Goal of the exercise
Go through the following listing and count each line that contains the string "bottle"; the answer is that number alone.

Provided data
# # # # # # #
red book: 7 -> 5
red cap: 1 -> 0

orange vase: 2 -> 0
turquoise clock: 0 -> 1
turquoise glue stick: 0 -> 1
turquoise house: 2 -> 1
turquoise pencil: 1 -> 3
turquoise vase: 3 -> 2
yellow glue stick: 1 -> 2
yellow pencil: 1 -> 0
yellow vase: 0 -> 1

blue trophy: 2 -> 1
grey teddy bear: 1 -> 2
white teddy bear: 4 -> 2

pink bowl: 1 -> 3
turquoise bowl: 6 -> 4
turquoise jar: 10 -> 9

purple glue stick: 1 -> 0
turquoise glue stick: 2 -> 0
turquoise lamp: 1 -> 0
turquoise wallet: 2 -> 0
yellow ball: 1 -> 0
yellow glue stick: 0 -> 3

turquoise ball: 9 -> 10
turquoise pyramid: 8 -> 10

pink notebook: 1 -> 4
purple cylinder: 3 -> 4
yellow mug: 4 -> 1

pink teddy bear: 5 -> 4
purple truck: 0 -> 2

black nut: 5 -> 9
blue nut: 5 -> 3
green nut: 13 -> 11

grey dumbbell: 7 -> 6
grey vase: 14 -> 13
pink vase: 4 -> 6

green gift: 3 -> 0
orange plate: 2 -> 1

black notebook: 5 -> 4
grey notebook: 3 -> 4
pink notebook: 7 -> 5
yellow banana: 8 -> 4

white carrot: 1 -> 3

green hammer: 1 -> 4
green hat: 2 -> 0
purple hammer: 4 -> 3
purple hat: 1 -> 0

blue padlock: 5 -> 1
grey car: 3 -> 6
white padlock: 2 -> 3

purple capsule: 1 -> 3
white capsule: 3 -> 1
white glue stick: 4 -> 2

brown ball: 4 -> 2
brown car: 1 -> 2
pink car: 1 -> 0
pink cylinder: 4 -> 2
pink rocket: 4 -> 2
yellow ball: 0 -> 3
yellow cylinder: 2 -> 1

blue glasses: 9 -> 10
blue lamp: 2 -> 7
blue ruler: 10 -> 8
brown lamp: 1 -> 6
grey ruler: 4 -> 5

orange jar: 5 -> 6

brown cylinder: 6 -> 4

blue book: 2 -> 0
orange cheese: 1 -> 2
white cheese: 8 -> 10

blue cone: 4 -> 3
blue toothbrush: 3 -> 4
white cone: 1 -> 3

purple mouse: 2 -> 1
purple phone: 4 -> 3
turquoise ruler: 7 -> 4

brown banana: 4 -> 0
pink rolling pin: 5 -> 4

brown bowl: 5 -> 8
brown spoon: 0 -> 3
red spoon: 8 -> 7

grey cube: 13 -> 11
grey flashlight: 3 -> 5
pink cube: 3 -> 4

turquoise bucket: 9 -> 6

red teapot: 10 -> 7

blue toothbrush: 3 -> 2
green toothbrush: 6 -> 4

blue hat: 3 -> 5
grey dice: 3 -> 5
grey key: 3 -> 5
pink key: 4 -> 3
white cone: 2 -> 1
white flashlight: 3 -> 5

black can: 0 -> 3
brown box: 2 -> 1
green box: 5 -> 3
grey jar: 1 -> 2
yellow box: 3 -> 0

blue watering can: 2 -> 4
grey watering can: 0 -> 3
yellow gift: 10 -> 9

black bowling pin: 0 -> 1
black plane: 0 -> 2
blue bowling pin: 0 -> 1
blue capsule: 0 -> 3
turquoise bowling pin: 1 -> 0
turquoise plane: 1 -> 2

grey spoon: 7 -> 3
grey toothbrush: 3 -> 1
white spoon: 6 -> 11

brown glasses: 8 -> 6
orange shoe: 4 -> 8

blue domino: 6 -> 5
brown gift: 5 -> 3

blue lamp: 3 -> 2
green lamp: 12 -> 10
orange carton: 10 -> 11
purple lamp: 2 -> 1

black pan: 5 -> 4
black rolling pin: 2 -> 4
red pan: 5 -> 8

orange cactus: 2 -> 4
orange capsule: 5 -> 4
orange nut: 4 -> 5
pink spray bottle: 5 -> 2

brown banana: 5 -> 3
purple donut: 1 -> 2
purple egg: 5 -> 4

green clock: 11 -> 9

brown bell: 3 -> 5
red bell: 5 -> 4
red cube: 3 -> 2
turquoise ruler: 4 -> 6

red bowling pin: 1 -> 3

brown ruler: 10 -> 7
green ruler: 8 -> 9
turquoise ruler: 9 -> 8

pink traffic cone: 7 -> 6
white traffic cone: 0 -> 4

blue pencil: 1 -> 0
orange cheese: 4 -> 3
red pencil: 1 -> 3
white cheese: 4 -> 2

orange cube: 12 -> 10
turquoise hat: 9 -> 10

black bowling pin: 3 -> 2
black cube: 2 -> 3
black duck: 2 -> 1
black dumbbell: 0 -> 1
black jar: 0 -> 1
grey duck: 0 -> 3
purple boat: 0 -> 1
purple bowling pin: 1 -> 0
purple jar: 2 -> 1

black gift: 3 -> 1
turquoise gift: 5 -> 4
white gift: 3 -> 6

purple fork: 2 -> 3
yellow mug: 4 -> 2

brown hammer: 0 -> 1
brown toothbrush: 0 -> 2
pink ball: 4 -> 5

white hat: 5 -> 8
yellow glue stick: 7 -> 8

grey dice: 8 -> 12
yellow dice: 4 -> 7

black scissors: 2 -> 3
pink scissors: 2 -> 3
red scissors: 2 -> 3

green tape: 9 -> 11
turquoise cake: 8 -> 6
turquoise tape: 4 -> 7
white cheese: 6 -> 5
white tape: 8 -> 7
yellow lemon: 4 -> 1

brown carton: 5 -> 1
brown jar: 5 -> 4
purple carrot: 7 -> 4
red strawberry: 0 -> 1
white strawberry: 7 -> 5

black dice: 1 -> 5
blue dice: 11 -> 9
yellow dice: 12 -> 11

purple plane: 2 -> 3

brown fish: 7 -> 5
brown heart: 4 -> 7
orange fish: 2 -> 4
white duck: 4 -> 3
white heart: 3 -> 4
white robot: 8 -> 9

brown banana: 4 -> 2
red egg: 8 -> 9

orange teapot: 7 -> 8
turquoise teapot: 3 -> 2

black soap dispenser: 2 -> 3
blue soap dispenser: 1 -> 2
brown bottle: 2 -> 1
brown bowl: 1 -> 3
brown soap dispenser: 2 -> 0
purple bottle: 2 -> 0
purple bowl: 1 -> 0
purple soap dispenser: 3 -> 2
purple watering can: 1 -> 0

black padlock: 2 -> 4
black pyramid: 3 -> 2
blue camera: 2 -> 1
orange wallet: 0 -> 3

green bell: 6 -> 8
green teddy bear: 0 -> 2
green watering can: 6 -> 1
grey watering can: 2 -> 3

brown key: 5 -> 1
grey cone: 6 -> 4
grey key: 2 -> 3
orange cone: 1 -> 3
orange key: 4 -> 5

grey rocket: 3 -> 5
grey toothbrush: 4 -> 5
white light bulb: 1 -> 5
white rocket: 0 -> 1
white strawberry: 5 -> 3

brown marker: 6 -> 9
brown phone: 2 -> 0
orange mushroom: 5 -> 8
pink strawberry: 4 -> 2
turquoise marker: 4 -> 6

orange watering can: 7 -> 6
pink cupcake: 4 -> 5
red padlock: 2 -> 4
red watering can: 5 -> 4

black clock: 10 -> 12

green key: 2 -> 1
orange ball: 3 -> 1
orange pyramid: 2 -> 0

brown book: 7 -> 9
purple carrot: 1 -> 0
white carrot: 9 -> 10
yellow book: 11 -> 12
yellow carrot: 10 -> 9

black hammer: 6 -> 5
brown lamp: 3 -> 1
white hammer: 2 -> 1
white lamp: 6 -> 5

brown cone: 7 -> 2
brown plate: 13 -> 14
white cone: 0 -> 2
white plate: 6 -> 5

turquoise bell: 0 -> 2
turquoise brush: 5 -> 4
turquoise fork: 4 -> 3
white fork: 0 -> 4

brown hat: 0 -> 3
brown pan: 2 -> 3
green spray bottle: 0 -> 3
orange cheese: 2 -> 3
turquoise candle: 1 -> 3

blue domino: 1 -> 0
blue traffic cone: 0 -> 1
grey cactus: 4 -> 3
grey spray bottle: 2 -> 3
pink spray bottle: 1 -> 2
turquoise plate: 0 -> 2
# # # # # # #
Reply to the exercise
6